■ **What is needed**
Would you retype the entries from the first line to the line bearing "C1: 330uF (plus", both included, leaving out every picture?

(Detected change data)
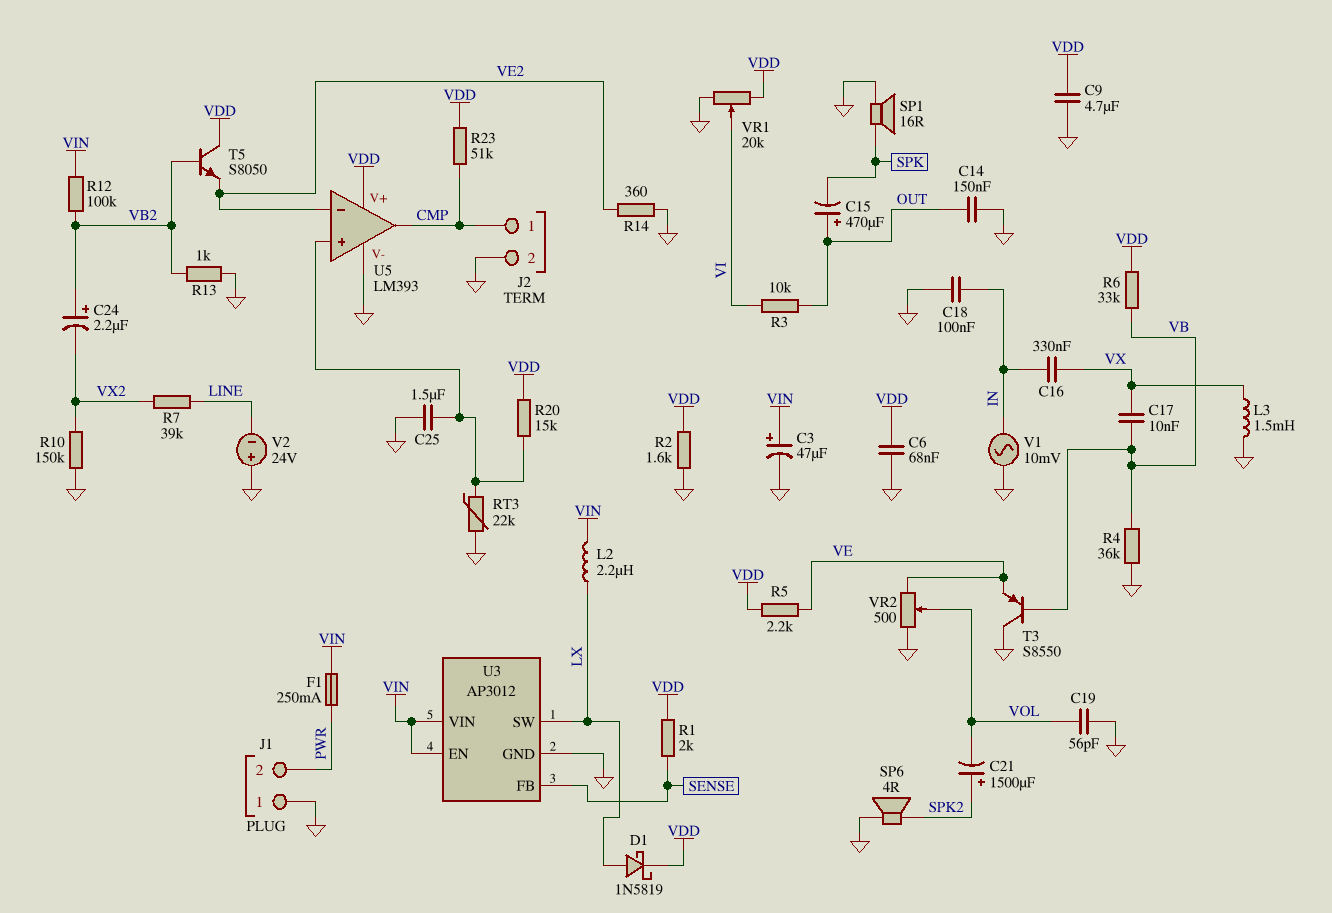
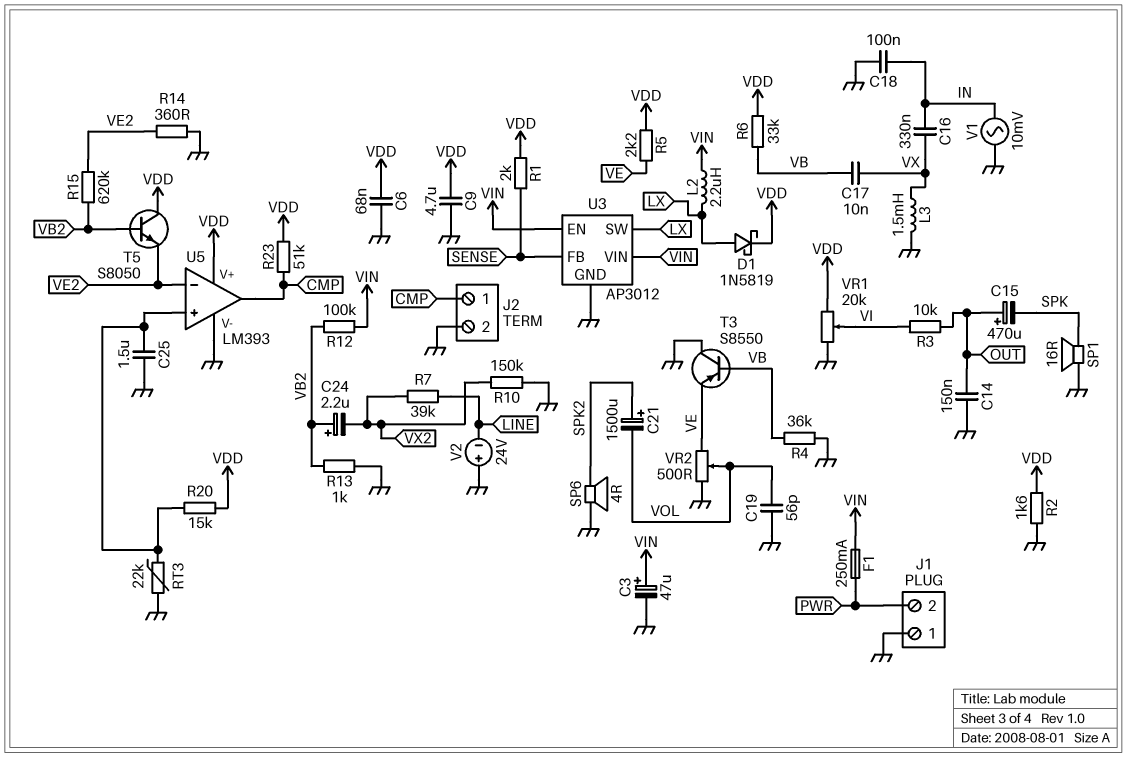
R15: none -> 620k (VB2, VE2)

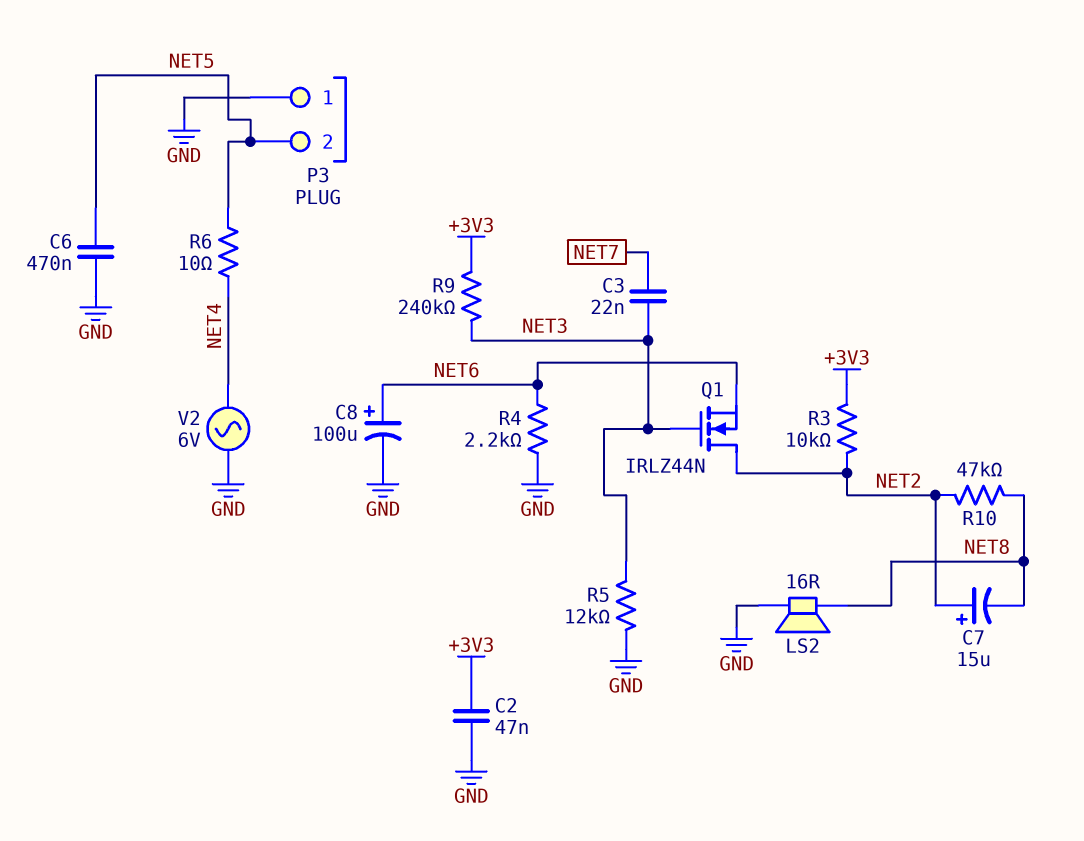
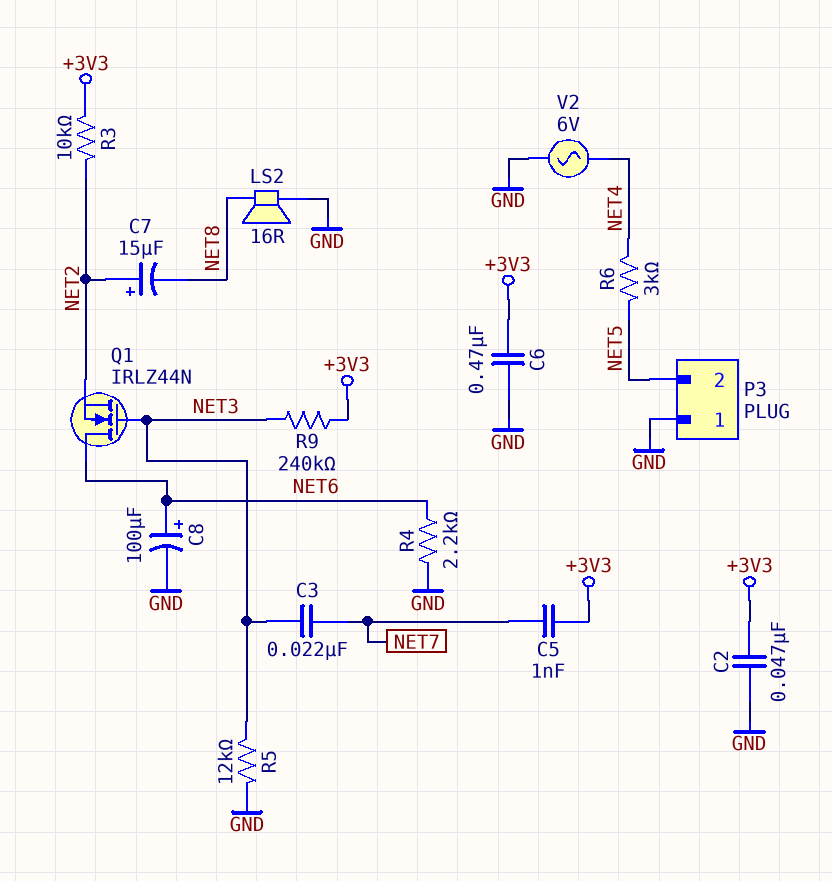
C5: none -> 1nF (+3V3, NET7)
C6: 470nF (GND, NET5) -> 470nF (+3V3, GND)
Q1: NMOS IRLZ44N (G NET3, D NET2, S NET6) -> NMOS IRLZ44N (G NET3, D NET6, S NET2)
R6: 10 (NET4, NET5) -> 3k (NET4, NET5)
R10: 47k (NET2, NET8) -> none

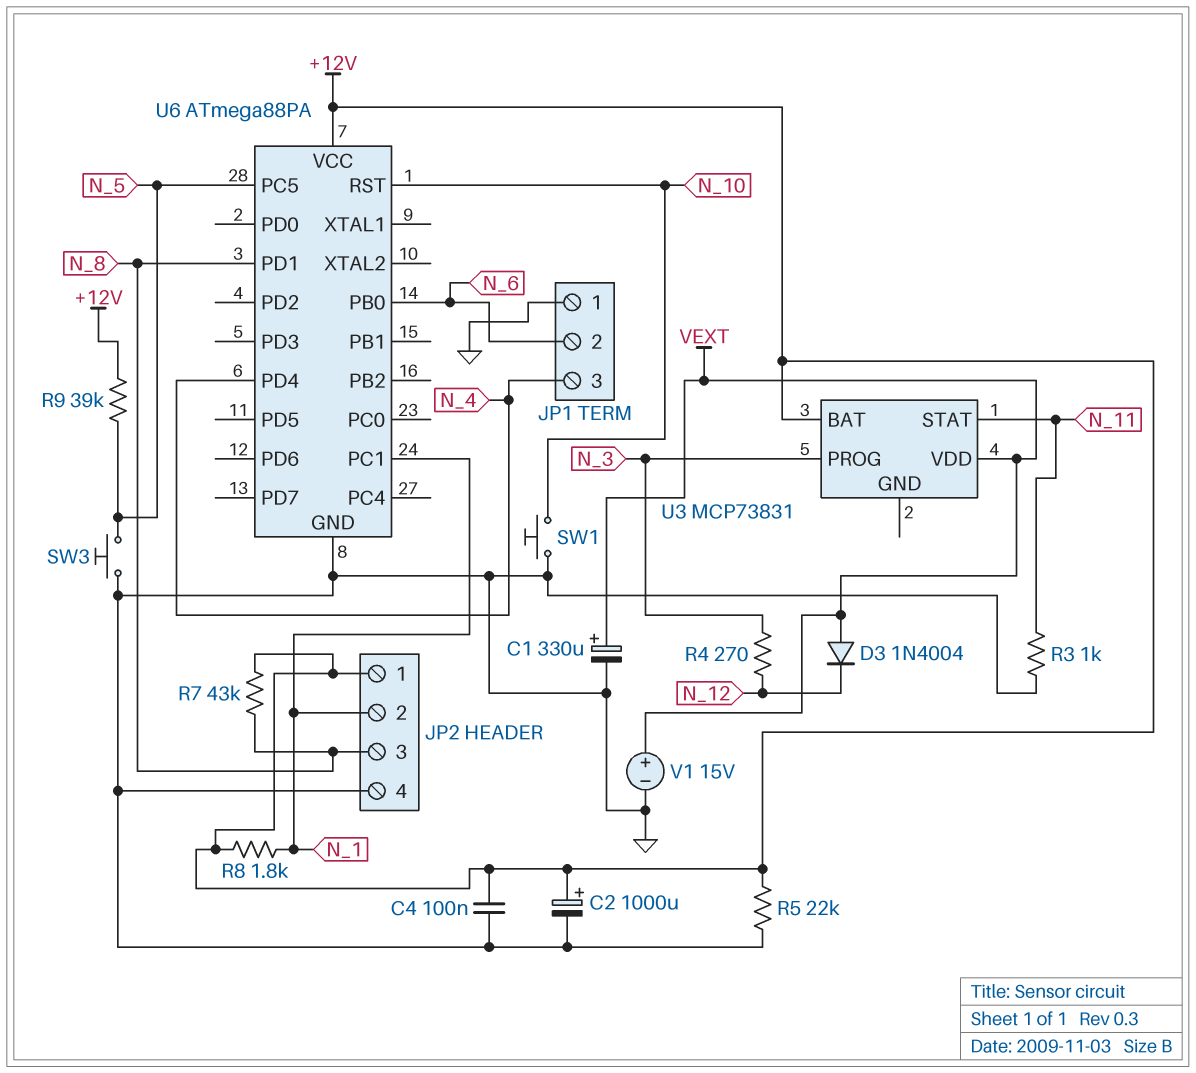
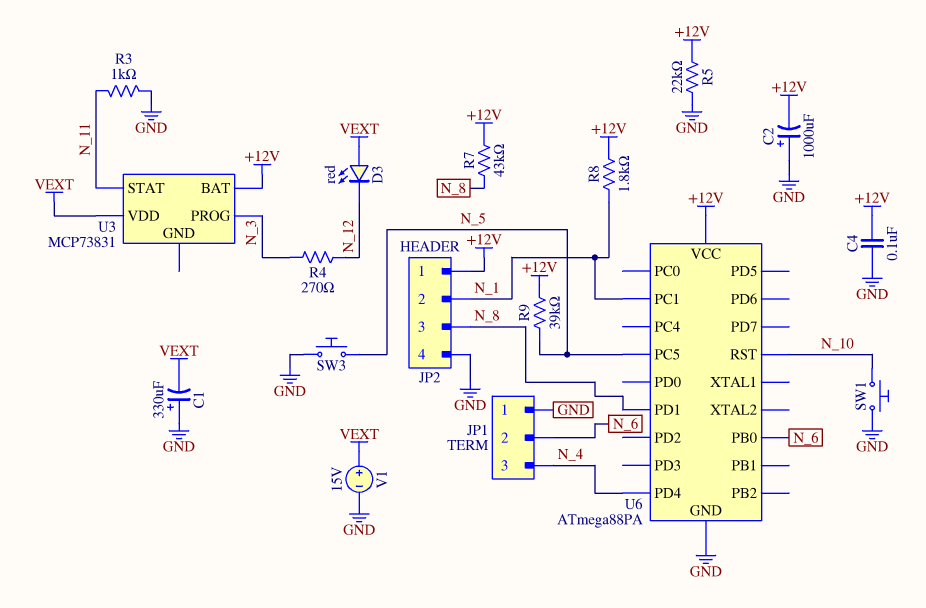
C1: 330uF (plus VEXT, minus GND) -> 330uF (plus GND, minus VEXT)
C2: 1000uF (plus +12V, minus GND) -> 1000uF (plus GND, minus +12V)
D3: diode 1N4004 (A VEXT, K N_12) -> LED red (A VEXT, K N_12)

■ **Task result**
R15: none -> 620k (VB2, VE2)

C5: none -> 1nF (+3V3, NET7)
C6: 470nF (GND, NET5) -> 470nF (+3V3, GND)
Q1: NMOS IRLZ44N (G NET3, D NET2, S NET6) -> NMOS IRLZ44N (G NET3, D NET6, S NET2)
R6: 10 (NET4, NET5) -> 3k (NET4, NET5)
R10: 47k (NET2, NET8) -> none

C1: 330uF (plus VEXT, minus GND) -> 330uF (plus GND, minus VEXT)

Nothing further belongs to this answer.